(Stored data)
•••
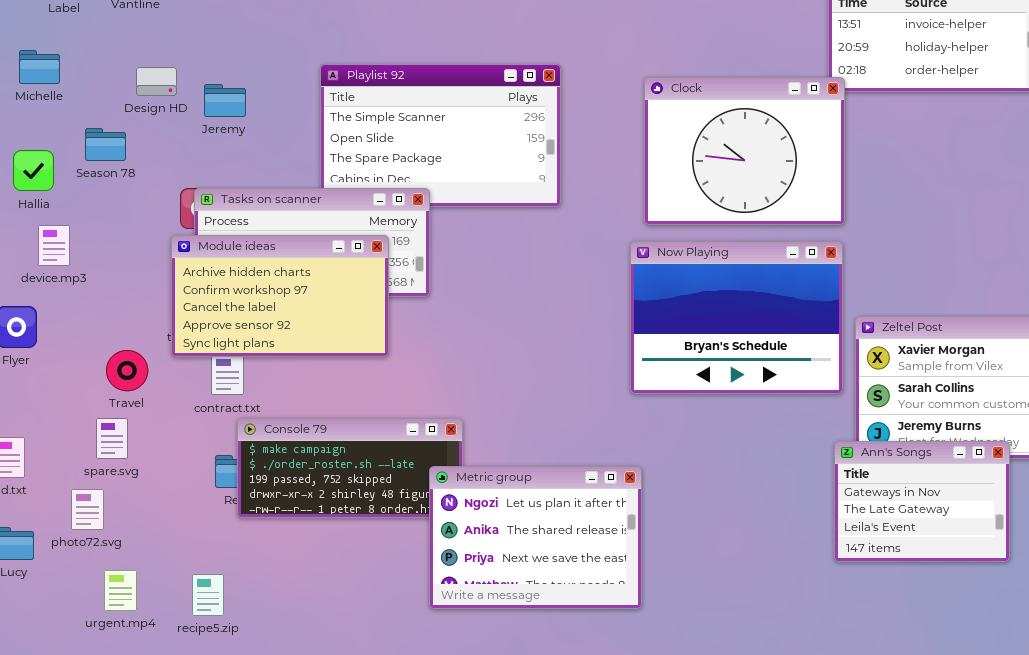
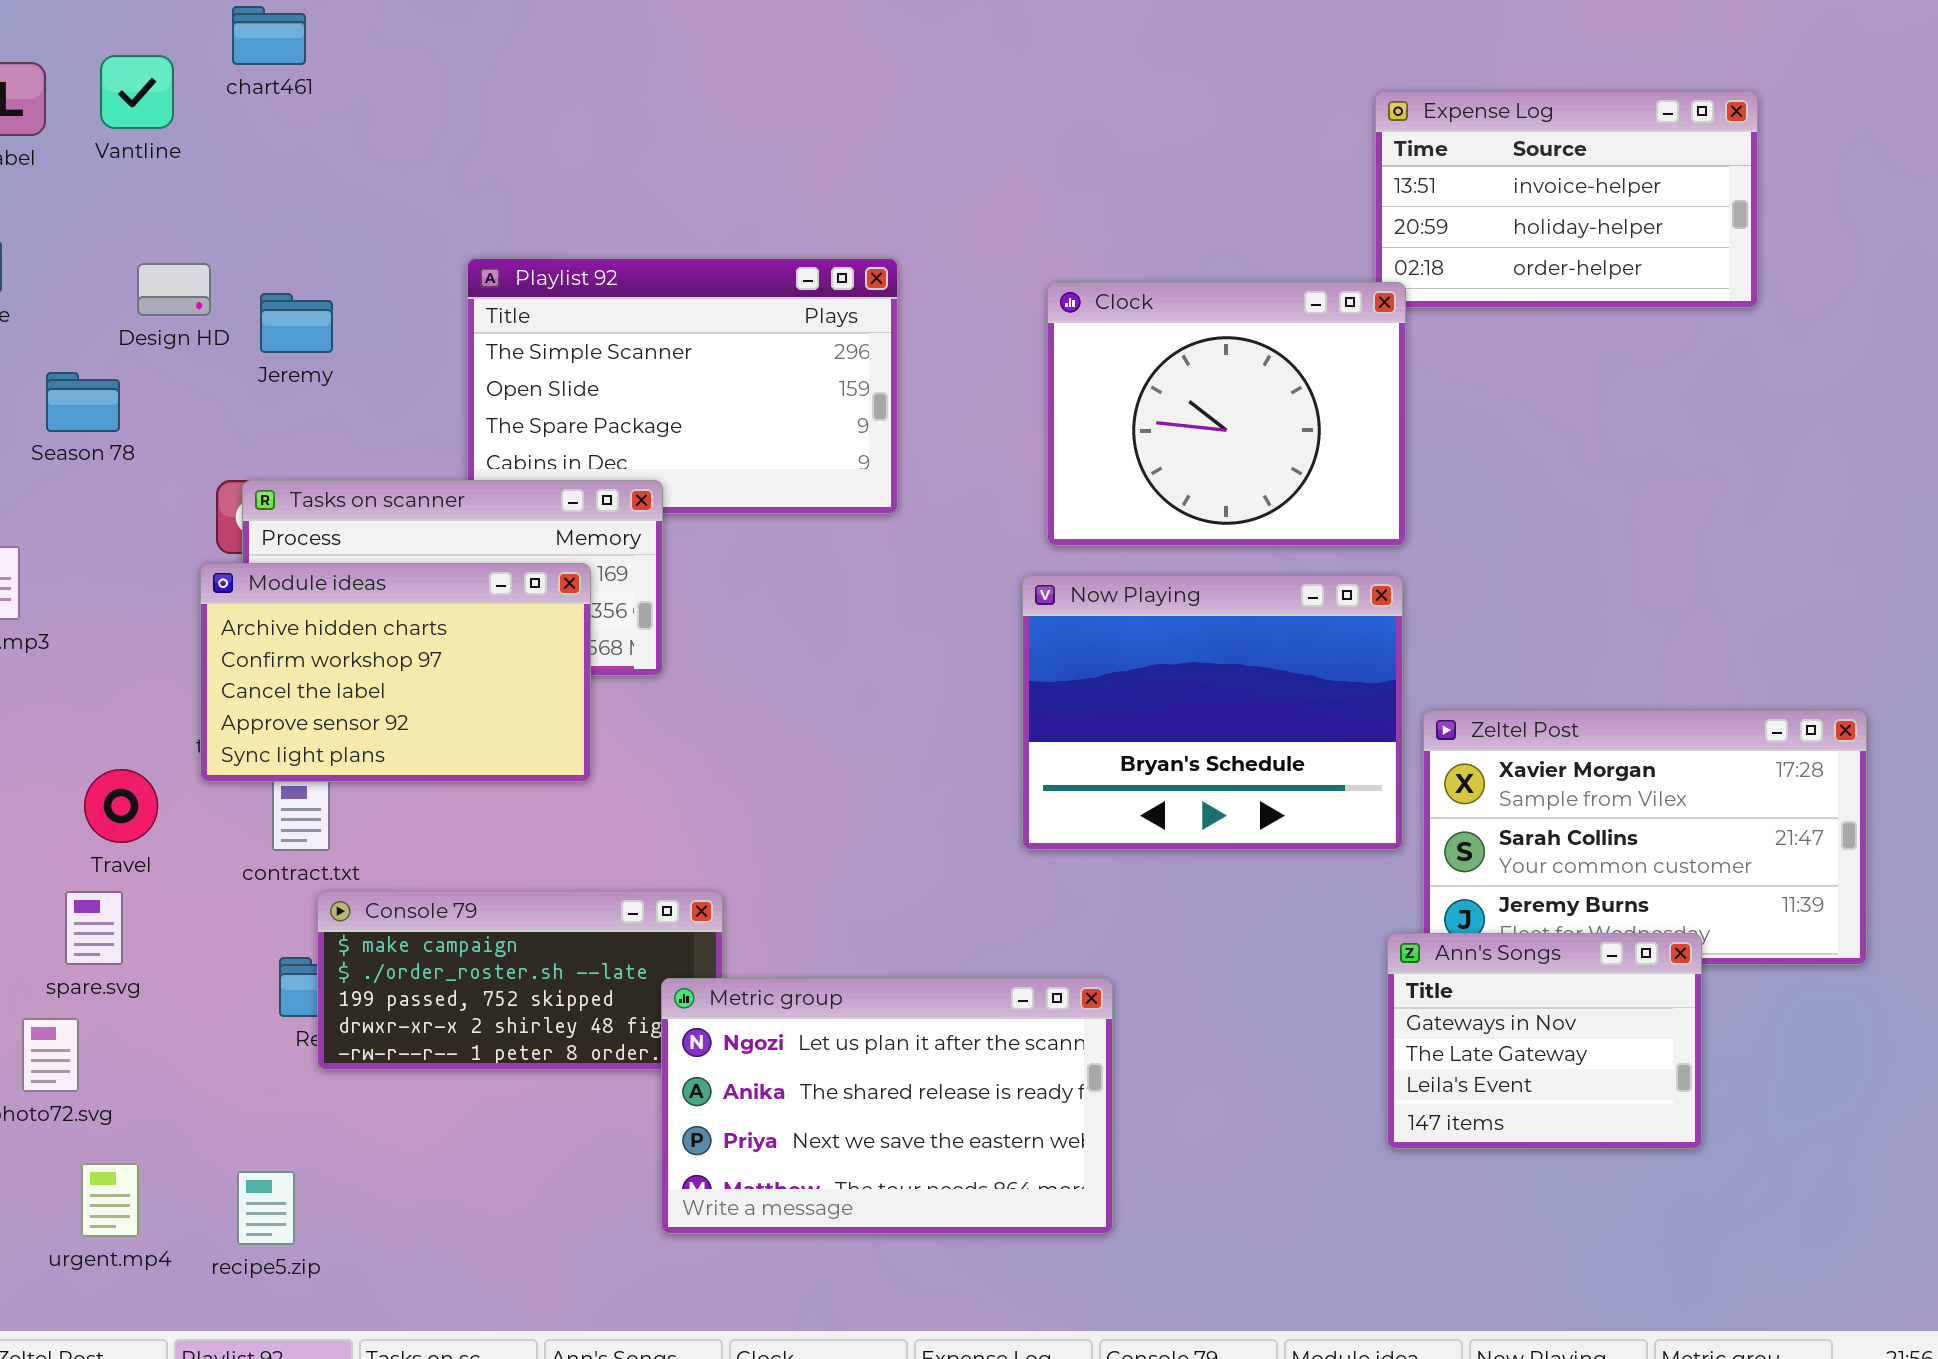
Metric group: [429,466,642,609] -> [661,978,1113,1234], resized

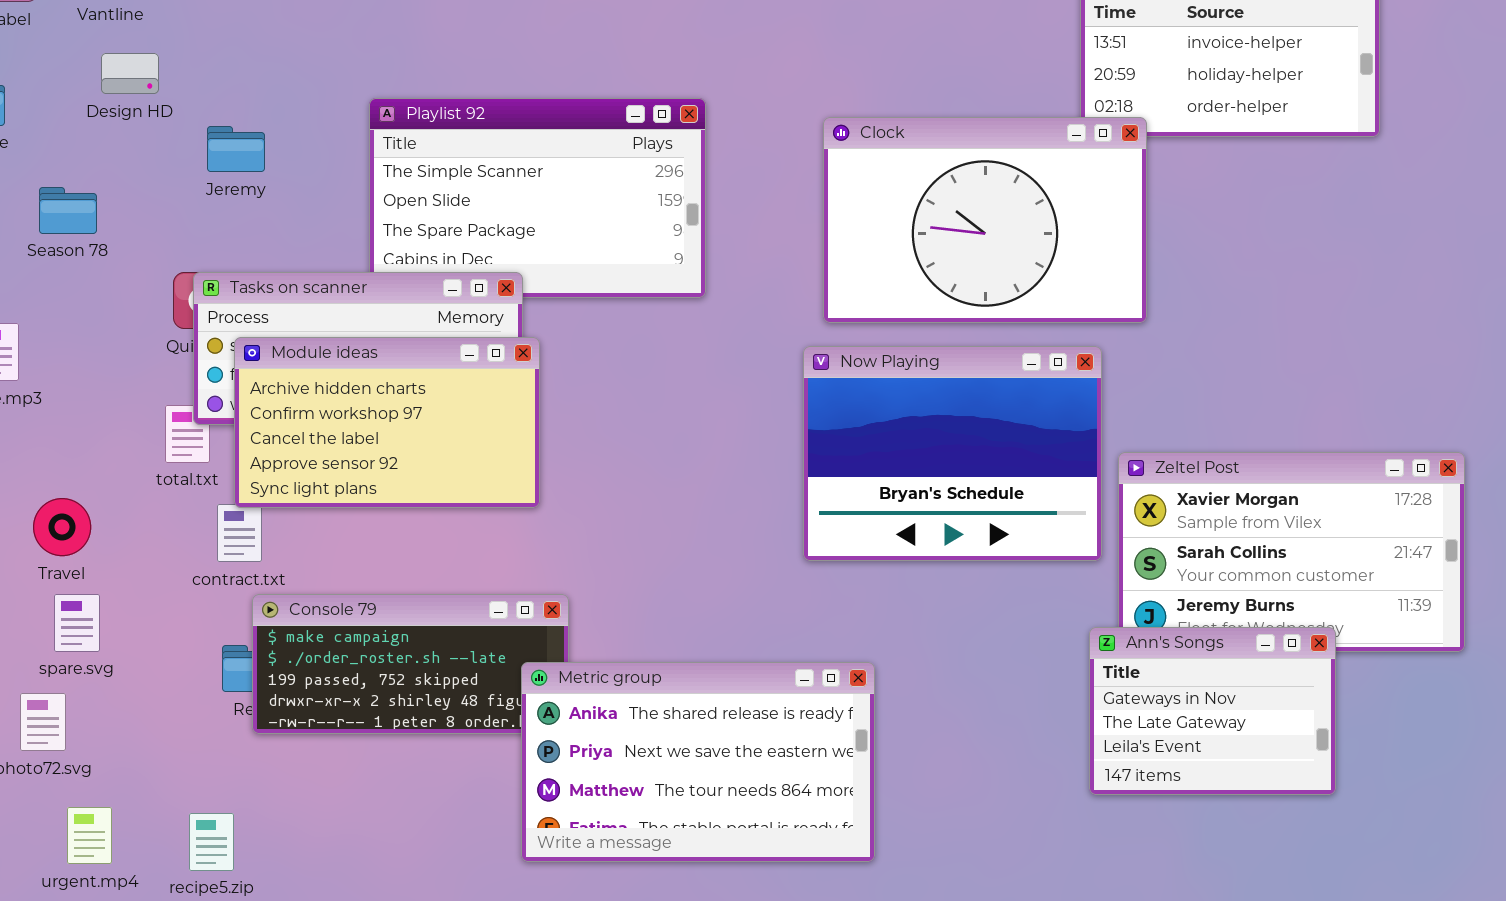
Design HD: [137,263,211,316] -> [101,53,159,94], moved
Clock: [1047,282,1406,546] -> [823,117,1147,323], resized
Module ideas: [200,563,591,782] -> [234,337,540,508], moved
Travel: [84,769,158,843] -> [33,498,91,556], moved
Metric group: [661,978,1113,1234] -> [521,662,875,862], scrolled down 1 row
•••
■ EXERCISE BRIEF ■
Find the lines that mention "moved" in the entries and show them.

■ EXERCISE RESPONSE ■
Design HD: [137,263,211,316] -> [101,53,159,94], moved
Module ideas: [200,563,591,782] -> [234,337,540,508], moved
Travel: [84,769,158,843] -> [33,498,91,556], moved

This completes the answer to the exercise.